Return every line in the entries below where the word "black" shows up.

(DATA SHOWN)
════════════════════
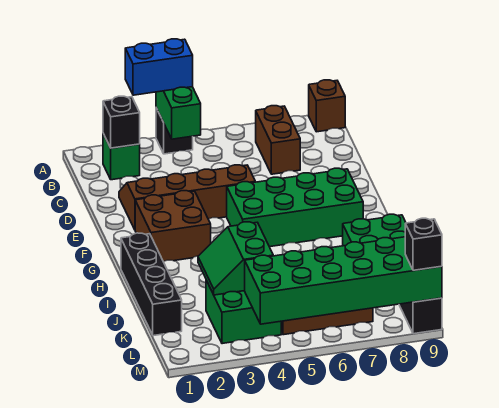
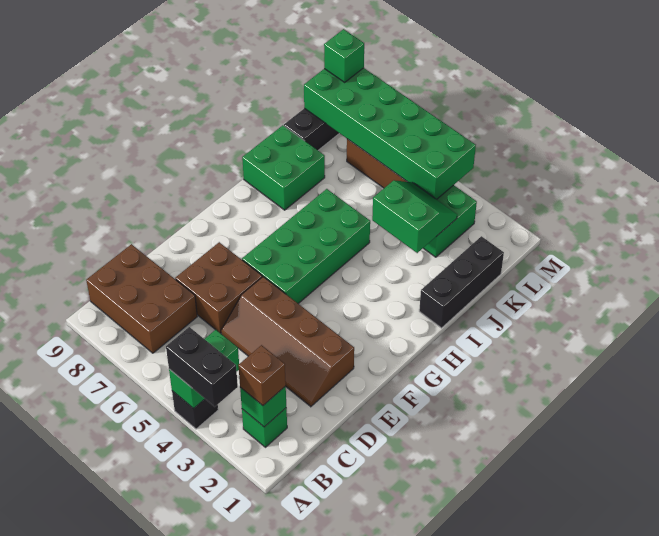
blue brick A3:A4 level 3 -> black brick A3:A4 level 3
brown brick A9 level 1 -> brown brick B2 level 3
black brick B2 level 2 -> green brick B2 level 2
brown brick B7:C7 level 1 -> brown brick B7:C9 level 1
brown brick F2:G3 level 1 -> brown brick D6:E7 level 1
green brick F5:G8 level 1 -> green brick F5:I6 level 1
black brick H1:K1 level 1 -> black brick I1:K1 level 1
green slope J3:K4 level 2 top 4 -> green slope J3:K4 level 2 top J
black brick M9 level 3 -> green brick M9 level 3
════════════════════
(EXPECTED ANSWER)
blue brick A3:A4 level 3 -> black brick A3:A4 level 3
black brick B2 level 2 -> green brick B2 level 2
black brick H1:K1 level 1 -> black brick I1:K1 level 1
black brick M9 level 3 -> green brick M9 level 3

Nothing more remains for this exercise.